RECORDS SHOWN →
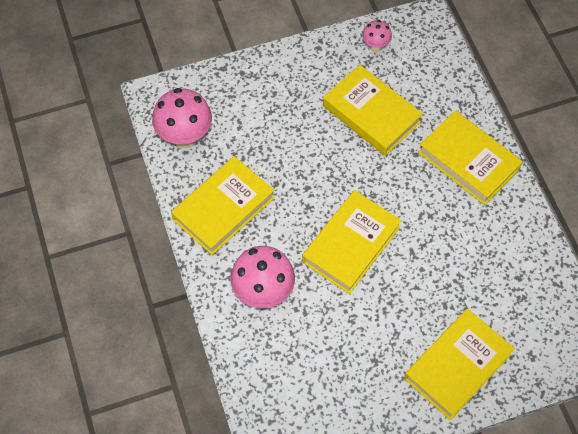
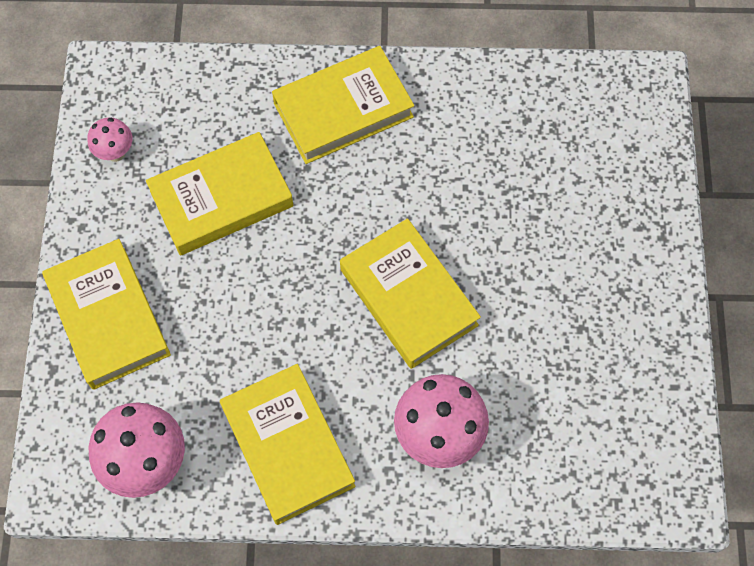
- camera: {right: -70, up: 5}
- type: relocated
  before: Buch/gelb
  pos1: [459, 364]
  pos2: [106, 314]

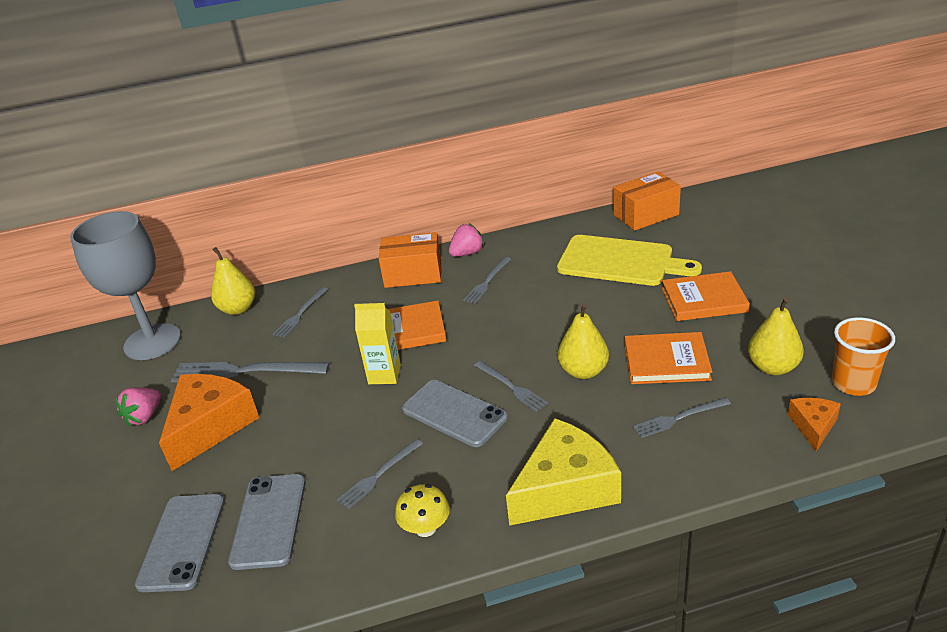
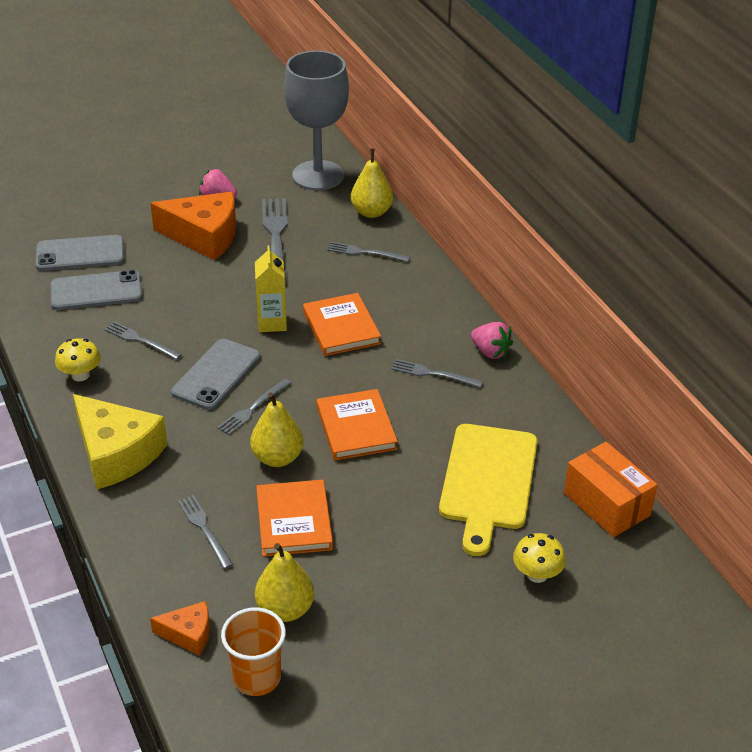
- camera: {right: 75, up: 5}
- type: relocated
  before: Buch/orange
  pos1: [706, 296]
  pos2: [357, 424]
- type: appeared
  after: Pilz/gelb
  pos2: [539, 558]
- type: missing
  before: Schachtel/orange
  pos1: [410, 260]

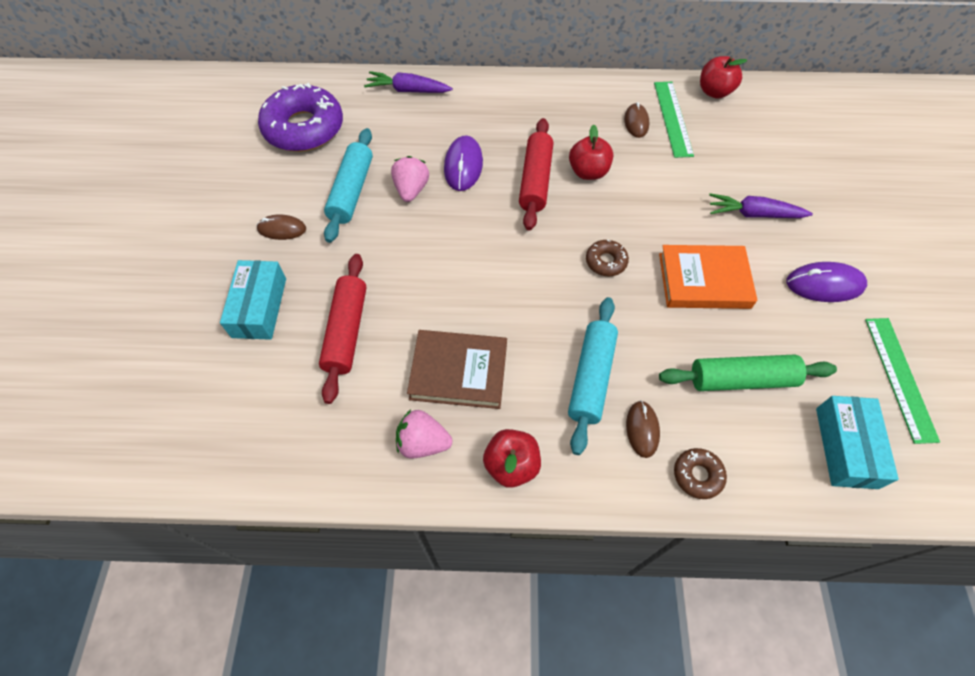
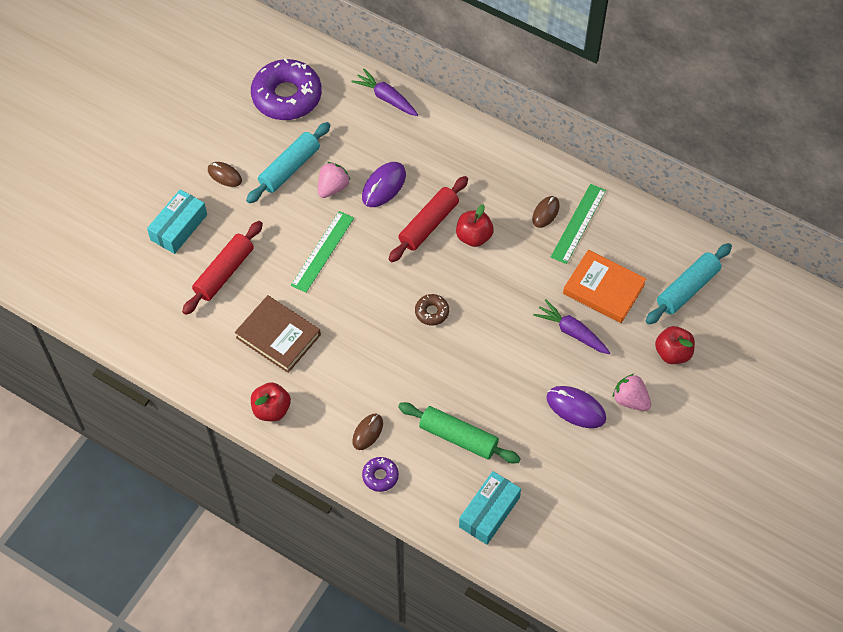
- camera: {right: 30, up: 0}
- type: relocated
  before: Lineal/grün
  pos1: [902, 381]
  pos2: [322, 252]
- type: colour
  before: Donut/braun
  after: Donut/lila
  pos1: [700, 473]
  pos2: [380, 474]
- type: relocated
  before: Buch/orange
  pos1: [708, 277]
  pos2: [604, 286]
- type: relocated
  before: Erdbeere/rosa
  pos1: [424, 434]
  pos2: [631, 392]
- type: relocated
  before: Nudelholz/türkis
  pos1: [593, 376]
  pos2: [689, 284]
- type: relocated
  before: Apfel/rot
  pos1: [723, 77]
  pos2: [675, 345]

YOUR TASK →
Beginning at the line with "- type: appeared" and ending at the last line of the listing above, retype each line exactly, including those two lines. Leave the pictures out.

ANSWER SPACE →
- type: appeared
  after: Pilz/gelb
  pos2: [539, 558]
- type: missing
  before: Schachtel/orange
  pos1: [410, 260]

- camera: {right: 30, up: 0}
- type: relocated
  before: Lineal/grün
  pos1: [902, 381]
  pos2: [322, 252]
- type: colour
  before: Donut/braun
  after: Donut/lila
  pos1: [700, 473]
  pos2: [380, 474]
- type: relocated
  before: Buch/orange
  pos1: [708, 277]
  pos2: [604, 286]
- type: relocated
  before: Erdbeere/rosa
  pos1: [424, 434]
  pos2: [631, 392]
- type: relocated
  before: Nudelholz/türkis
  pos1: [593, 376]
  pos2: [689, 284]
- type: relocated
  before: Apfel/rot
  pos1: [723, 77]
  pos2: [675, 345]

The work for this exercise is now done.